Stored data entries

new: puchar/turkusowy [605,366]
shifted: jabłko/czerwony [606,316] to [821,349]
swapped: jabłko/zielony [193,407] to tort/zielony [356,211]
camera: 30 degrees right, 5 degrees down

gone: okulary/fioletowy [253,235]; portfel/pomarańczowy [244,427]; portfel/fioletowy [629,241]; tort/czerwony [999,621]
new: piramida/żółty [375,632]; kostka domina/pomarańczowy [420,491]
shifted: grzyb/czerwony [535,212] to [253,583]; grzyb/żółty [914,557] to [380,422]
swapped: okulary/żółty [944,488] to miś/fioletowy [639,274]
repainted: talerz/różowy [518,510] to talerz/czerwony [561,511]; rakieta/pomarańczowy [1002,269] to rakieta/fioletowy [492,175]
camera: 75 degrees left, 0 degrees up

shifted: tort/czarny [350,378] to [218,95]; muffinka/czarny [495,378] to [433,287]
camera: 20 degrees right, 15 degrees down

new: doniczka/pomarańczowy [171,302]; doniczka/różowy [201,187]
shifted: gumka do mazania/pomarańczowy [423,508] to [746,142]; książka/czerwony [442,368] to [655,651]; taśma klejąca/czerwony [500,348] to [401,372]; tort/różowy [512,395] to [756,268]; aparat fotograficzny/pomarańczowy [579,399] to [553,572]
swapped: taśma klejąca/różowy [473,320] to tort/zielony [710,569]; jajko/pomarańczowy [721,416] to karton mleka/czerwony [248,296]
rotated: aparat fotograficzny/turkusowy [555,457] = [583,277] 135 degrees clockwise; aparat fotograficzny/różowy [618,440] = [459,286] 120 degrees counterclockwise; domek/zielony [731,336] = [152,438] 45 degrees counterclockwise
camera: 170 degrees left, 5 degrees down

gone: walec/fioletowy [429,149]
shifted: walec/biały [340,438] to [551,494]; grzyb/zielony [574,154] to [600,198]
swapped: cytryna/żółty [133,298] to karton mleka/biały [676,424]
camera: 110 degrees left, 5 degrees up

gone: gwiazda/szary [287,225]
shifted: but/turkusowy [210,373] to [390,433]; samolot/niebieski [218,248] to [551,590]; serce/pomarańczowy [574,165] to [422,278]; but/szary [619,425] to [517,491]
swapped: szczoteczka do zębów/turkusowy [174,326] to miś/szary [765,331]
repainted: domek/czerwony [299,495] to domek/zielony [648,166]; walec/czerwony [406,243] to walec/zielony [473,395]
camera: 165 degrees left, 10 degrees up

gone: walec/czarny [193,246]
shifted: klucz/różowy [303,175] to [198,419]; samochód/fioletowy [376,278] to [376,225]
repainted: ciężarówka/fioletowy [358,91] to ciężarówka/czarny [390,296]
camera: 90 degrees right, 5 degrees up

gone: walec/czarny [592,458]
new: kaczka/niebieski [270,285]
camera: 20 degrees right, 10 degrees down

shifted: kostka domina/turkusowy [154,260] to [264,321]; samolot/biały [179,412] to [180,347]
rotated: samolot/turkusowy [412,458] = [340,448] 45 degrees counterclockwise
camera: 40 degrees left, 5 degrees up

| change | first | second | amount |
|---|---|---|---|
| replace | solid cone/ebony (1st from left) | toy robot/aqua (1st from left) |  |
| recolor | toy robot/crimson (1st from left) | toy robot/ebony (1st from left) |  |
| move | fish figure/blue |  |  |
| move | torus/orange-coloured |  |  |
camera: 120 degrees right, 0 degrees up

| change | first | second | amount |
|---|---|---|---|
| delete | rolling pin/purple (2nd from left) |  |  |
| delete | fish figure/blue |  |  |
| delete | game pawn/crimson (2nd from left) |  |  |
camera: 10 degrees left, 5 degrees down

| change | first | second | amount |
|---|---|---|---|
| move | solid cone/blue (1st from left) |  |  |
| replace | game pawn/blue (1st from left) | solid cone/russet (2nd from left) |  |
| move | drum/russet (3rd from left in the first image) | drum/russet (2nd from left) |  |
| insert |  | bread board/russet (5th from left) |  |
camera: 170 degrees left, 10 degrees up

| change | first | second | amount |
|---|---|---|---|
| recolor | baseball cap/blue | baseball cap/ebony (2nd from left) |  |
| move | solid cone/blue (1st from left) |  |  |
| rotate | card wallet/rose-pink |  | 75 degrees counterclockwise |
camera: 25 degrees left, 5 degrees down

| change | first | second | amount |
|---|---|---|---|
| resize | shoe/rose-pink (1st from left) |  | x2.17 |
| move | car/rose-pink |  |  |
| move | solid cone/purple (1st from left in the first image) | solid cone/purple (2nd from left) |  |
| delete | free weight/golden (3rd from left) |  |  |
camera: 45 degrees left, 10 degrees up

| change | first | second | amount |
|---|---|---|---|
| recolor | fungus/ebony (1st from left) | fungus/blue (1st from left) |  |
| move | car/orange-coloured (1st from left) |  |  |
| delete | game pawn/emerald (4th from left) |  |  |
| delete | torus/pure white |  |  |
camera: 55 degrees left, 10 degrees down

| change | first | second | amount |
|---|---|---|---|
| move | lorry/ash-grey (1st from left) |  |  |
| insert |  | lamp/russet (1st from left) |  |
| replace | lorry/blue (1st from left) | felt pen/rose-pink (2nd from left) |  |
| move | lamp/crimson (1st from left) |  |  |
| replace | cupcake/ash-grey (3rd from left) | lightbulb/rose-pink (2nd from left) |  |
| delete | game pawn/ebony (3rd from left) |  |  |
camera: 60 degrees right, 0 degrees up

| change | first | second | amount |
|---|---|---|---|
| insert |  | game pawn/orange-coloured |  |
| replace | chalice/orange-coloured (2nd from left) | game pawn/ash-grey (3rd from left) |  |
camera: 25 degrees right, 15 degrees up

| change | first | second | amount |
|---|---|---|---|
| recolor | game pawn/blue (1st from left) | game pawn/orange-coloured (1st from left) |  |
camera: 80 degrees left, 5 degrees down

# Requirement
In the records above, find the line with "shifted: jabłko/czerwony [606,316]"; write out exactly that line and each one after it, stopping after the line with "camera: 20 degrees right, 15 degrees down".

# Answer to this task
shifted: jabłko/czerwony [606,316] to [821,349]
swapped: jabłko/zielony [193,407] to tort/zielony [356,211]
camera: 30 degrees right, 5 degrees down

gone: okulary/fioletowy [253,235]; portfel/pomarańczowy [244,427]; portfel/fioletowy [629,241]; tort/czerwony [999,621]
new: piramida/żółty [375,632]; kostka domina/pomarańczowy [420,491]
shifted: grzyb/czerwony [535,212] to [253,583]; grzyb/żółty [914,557] to [380,422]
swapped: okulary/żółty [944,488] to miś/fioletowy [639,274]
repainted: talerz/różowy [518,510] to talerz/czerwony [561,511]; rakieta/pomarańczowy [1002,269] to rakieta/fioletowy [492,175]
camera: 75 degrees left, 0 degrees up

shifted: tort/czarny [350,378] to [218,95]; muffinka/czarny [495,378] to [433,287]
camera: 20 degrees right, 15 degrees down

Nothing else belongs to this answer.